REQUIRED TASK: Copy all lines below containing "section".

THE INPUT:
----------------

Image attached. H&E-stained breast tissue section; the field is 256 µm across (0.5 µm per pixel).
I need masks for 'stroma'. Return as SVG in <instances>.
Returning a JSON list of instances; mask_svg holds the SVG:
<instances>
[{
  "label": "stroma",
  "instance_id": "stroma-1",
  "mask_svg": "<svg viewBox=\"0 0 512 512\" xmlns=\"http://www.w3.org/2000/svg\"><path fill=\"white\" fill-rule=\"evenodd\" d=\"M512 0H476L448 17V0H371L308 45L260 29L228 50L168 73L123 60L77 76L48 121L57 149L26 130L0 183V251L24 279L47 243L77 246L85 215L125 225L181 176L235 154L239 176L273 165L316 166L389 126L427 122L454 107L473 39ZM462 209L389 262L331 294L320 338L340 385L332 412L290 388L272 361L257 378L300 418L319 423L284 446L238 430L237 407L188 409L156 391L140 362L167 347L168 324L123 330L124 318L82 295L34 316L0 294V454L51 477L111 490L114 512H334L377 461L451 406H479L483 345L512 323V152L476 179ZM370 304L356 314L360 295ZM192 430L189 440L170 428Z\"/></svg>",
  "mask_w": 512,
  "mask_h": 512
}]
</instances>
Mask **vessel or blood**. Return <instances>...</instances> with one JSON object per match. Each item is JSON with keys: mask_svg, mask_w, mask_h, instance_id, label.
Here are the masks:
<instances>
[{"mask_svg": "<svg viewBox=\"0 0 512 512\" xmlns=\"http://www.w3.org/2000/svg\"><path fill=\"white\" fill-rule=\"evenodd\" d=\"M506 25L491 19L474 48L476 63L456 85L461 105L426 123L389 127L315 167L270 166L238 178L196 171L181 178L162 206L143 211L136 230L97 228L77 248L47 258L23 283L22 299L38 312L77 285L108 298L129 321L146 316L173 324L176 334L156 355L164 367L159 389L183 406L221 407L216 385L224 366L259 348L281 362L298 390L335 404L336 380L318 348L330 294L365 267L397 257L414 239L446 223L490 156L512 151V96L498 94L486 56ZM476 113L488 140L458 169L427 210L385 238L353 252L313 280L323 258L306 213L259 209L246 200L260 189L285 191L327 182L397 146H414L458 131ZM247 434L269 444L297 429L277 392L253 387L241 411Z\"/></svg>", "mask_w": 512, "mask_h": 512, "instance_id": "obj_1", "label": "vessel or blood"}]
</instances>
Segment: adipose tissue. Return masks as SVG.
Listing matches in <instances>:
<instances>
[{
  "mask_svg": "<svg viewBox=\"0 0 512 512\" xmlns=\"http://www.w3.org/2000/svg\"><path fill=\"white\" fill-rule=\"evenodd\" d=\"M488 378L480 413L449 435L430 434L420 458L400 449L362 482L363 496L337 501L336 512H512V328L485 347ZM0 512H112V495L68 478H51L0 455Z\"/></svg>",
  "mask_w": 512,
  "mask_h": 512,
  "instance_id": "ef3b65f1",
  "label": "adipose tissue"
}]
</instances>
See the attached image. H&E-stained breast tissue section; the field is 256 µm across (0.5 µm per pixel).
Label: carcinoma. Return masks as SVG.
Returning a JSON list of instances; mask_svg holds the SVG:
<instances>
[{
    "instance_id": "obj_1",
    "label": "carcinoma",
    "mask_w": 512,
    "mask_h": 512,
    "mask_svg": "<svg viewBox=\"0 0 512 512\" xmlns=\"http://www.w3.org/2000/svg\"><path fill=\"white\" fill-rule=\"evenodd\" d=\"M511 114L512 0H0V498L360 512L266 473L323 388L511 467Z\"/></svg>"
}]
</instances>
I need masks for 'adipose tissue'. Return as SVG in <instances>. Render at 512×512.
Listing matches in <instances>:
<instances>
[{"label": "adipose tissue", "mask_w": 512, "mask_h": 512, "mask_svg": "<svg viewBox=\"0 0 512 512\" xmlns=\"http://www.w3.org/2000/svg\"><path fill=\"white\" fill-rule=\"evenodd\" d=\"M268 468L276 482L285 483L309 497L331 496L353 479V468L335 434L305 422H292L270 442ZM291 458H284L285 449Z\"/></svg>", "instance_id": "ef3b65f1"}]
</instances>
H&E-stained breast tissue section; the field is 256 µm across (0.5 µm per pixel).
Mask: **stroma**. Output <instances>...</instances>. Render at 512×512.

----------------

TASK ANSWER:
Image attached. H&E-stained breast tissue section; the field is 256 µm across (0.5 µm per pixel).
See the attached image. H&E-stained breast tissue section; the field is 256 µm across (0.5 µm per pixel).
H&E-stained breast tissue section; the field is 256 µm across (0.5 µm per pixel).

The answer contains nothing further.